# [PROBLEM TO SOLVE]
Print, from the listing below, the lines starting at the line containing "camera: 80 degrees right, 5 degrees down" and ending at the line containing "(317, 196) = (340, 218): blue", exactly as they stand, and print nothing else.

# [RECORDS FOR THE TASK]
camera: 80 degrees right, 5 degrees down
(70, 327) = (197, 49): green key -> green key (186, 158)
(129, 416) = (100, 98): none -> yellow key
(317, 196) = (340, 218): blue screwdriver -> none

---

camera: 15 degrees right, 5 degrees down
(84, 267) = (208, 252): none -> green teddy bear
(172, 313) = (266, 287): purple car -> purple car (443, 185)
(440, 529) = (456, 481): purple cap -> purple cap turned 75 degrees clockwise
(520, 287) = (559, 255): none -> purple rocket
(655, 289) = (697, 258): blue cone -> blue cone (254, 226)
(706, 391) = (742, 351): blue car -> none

==

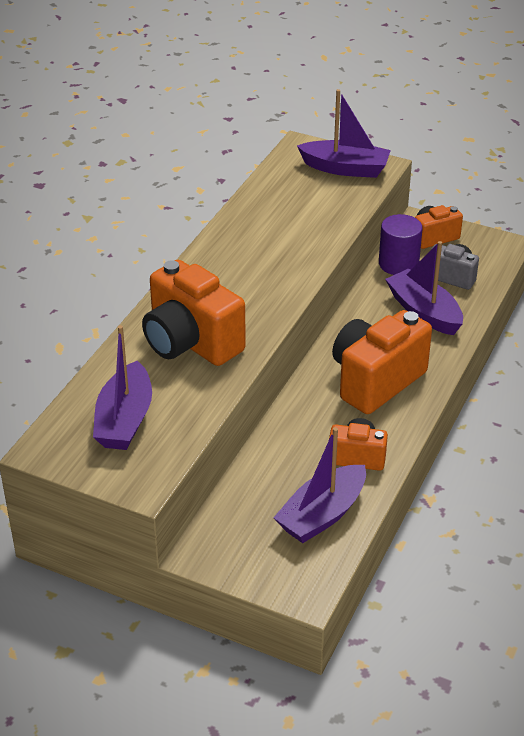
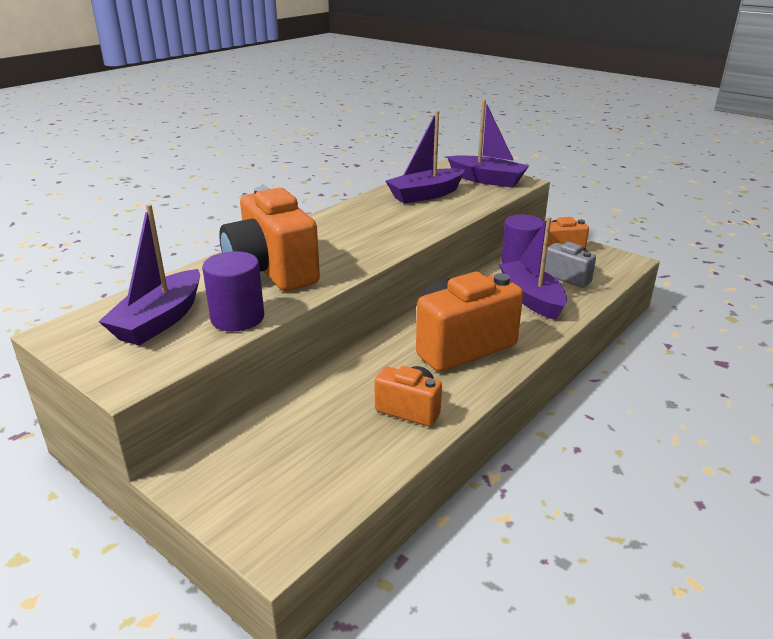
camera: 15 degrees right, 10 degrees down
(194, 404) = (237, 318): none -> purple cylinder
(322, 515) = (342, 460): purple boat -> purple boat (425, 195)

# [FINISHED EXERCISE]
camera: 80 degrees right, 5 degrees down
(70, 327) = (197, 49): green key -> green key (186, 158)
(129, 416) = (100, 98): none -> yellow key
(317, 196) = (340, 218): blue screwdriver -> none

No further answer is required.